■ Exercise ■
Search the records for the word "none" and report each line that has it.

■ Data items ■
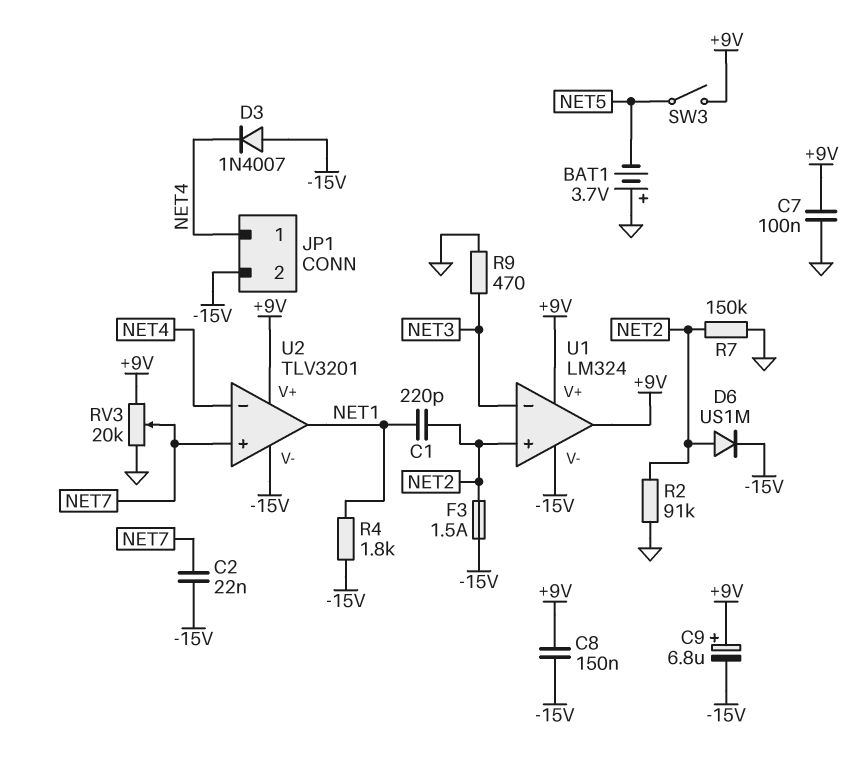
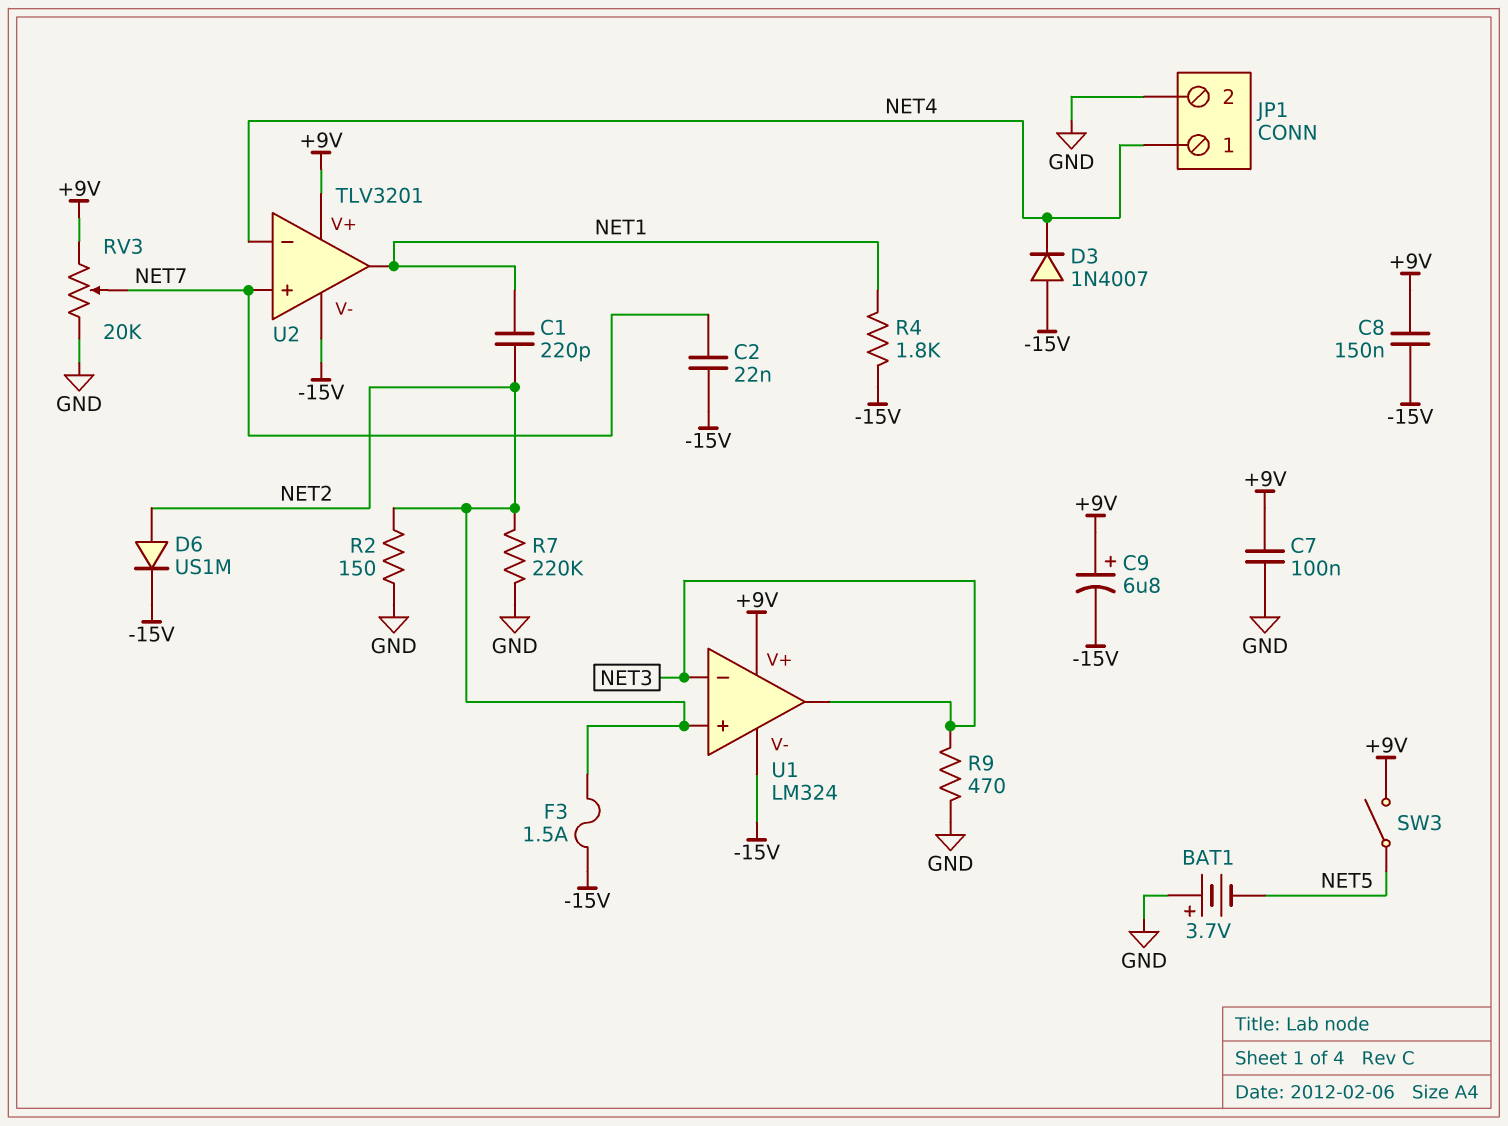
JP1 pin 2: -15V -> GND
R2: 91k (GND, NET2) -> 150 (GND, NET2)
R7: 150k (GND, NET2) -> 220k (GND, NET2)
U1 pin out: +9V -> NET3

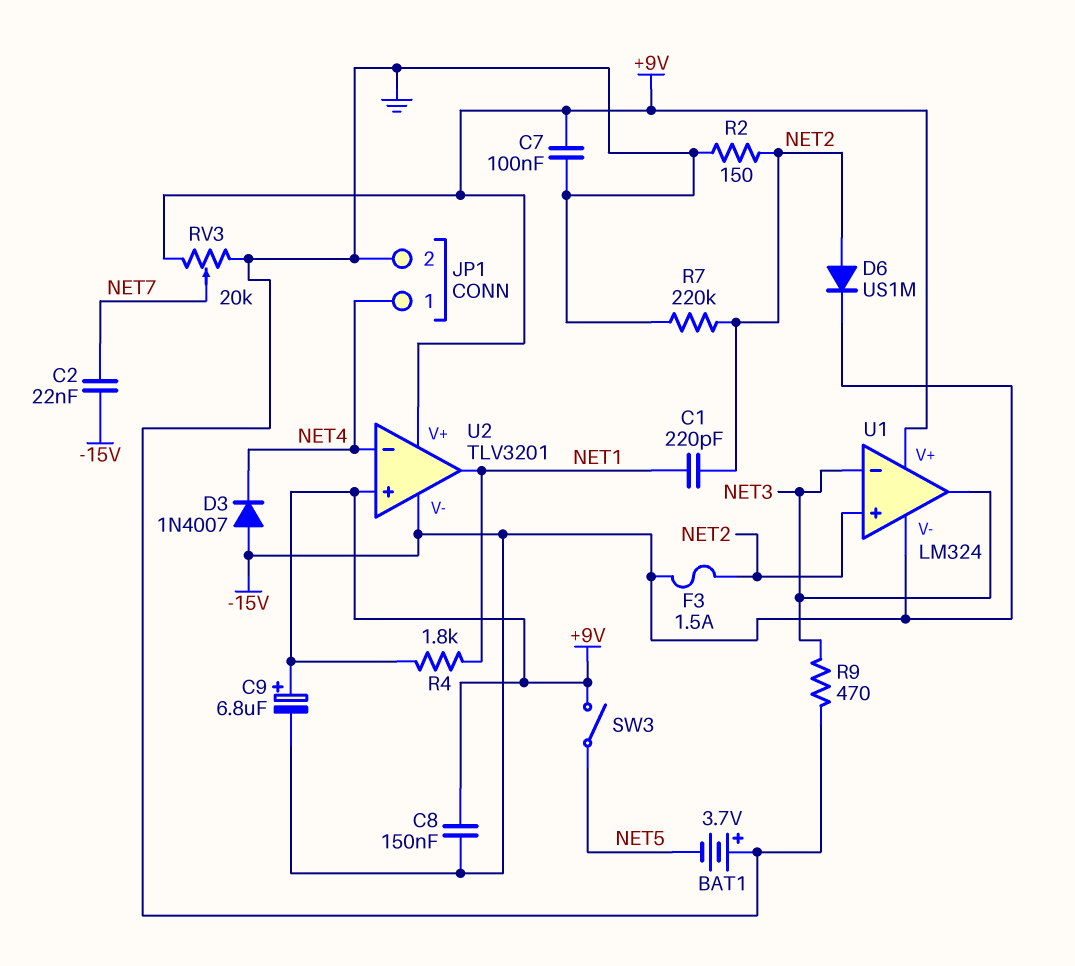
R4: 1.8k (-15V, NET1) -> 1.8k (+9V, NET1)
U2 pin in+: NET7 -> +9V

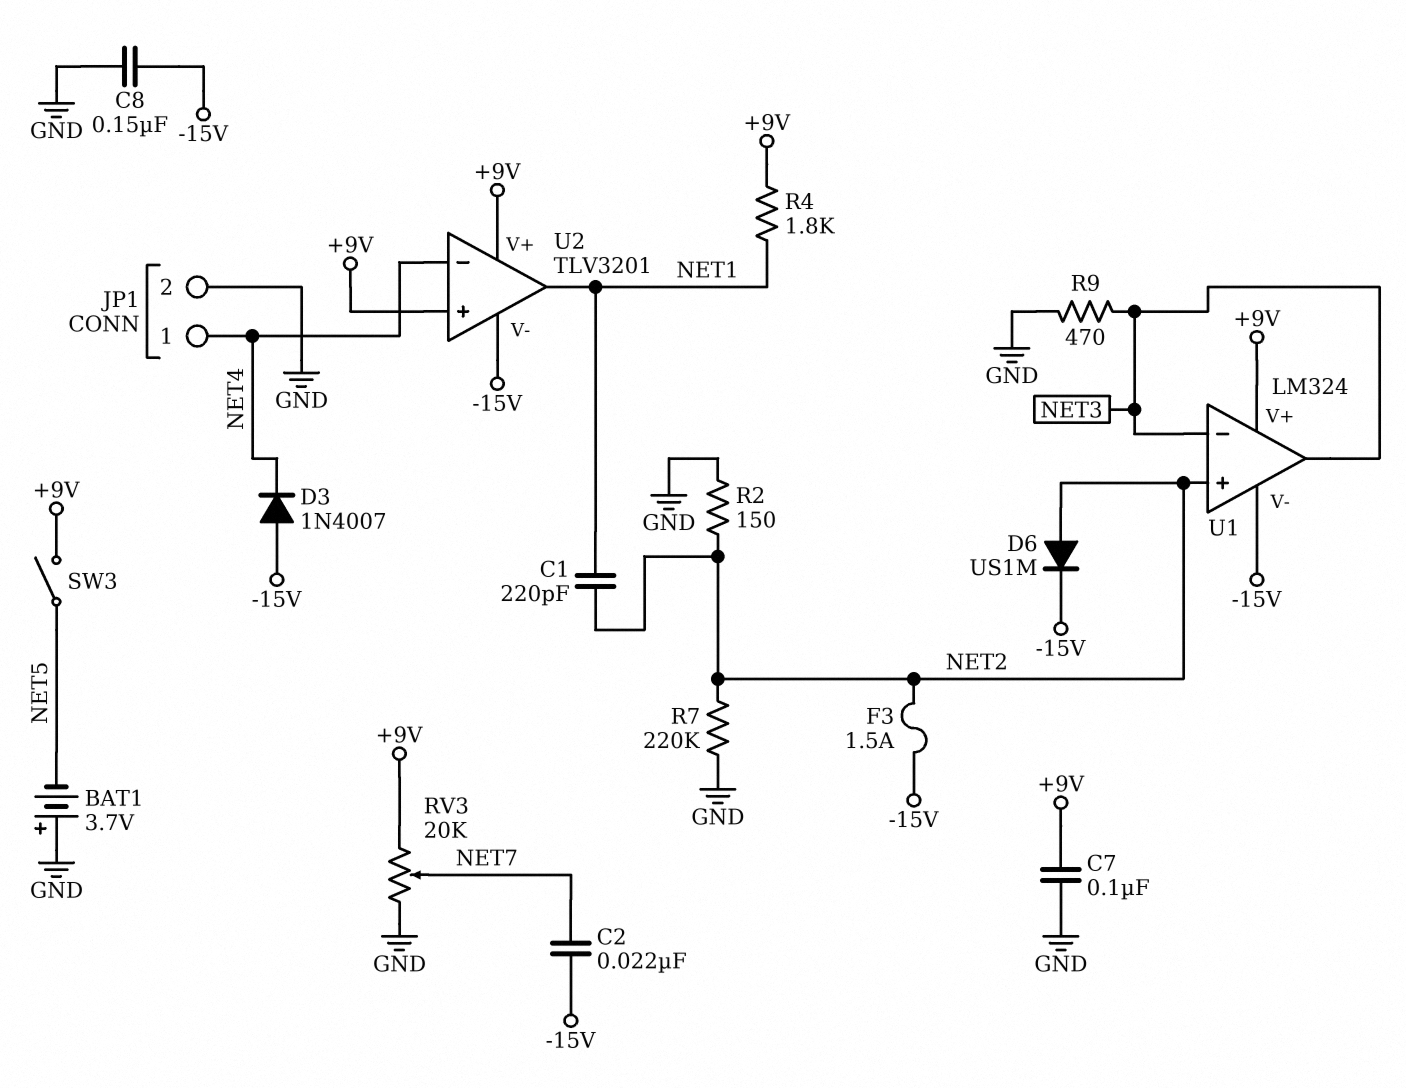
C8: 150nF (+9V, -15V) -> 150nF (-15V, GND)
C9: 6.8uF (plus +9V, minus -15V) -> none

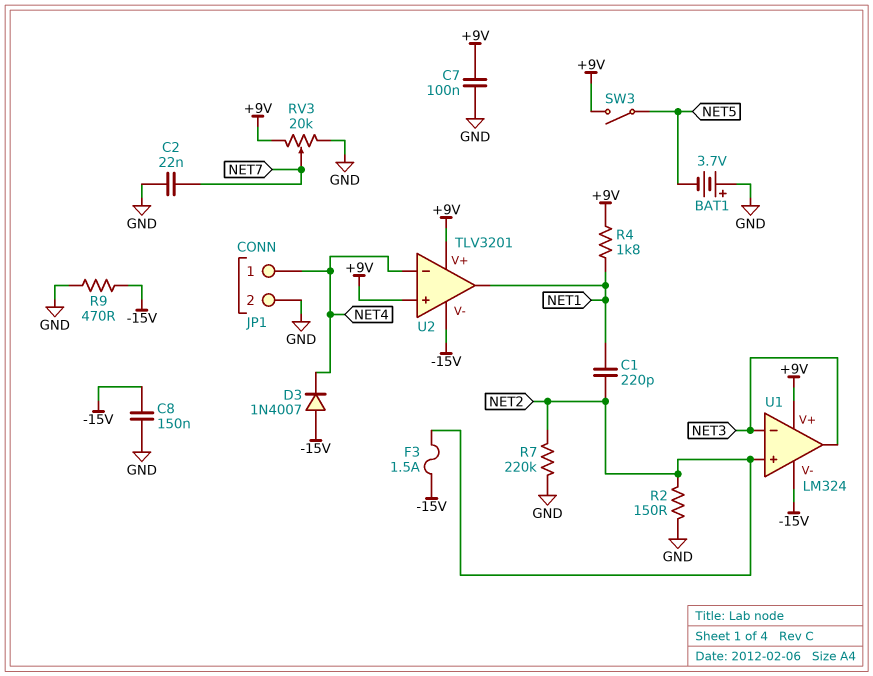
C2: 22nF (-15V, NET7) -> 22nF (GND, NET7)
D6: diode US1M (A NET2, K -15V) -> none
R9: 470 (GND, NET3) -> 470 (-15V, GND)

■ Finished exercise ■
C9: 6.8uF (plus +9V, minus -15V) -> none
D6: diode US1M (A NET2, K -15V) -> none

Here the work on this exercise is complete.